**Work to be completed**
Among the entries below, one line contains "green plate A4 level 1 -> none" and another contains "green plate B10:C10". Transcribe those two lines and every line between them, exactly.

**Record excerpts**
++++++++++++++++++++

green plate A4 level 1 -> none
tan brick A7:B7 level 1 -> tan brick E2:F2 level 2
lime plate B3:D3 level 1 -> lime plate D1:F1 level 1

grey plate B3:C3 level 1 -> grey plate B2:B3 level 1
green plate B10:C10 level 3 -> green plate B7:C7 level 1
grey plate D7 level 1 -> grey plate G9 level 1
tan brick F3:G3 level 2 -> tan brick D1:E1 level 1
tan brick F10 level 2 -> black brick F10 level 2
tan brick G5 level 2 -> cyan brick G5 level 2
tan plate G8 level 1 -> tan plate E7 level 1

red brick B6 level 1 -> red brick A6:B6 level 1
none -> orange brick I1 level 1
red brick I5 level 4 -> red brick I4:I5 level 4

++++++++++++++++++++

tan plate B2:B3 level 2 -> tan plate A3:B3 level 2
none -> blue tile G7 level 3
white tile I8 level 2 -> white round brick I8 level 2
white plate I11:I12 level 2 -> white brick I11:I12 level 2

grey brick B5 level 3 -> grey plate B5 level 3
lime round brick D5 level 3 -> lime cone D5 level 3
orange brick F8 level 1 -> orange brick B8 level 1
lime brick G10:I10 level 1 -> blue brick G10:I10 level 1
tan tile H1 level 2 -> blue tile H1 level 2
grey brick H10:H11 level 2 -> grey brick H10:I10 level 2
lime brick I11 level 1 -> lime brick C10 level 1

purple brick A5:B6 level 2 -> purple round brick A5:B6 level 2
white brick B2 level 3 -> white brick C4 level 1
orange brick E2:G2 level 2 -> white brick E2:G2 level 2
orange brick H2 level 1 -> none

++++++++++++++++++++

**Answer to the exercise**
green plate A4 level 1 -> none
tan brick A7:B7 level 1 -> tan brick E2:F2 level 2
lime plate B3:D3 level 1 -> lime plate D1:F1 level 1

grey plate B3:C3 level 1 -> grey plate B2:B3 level 1
green plate B10:C10 level 3 -> green plate B7:C7 level 1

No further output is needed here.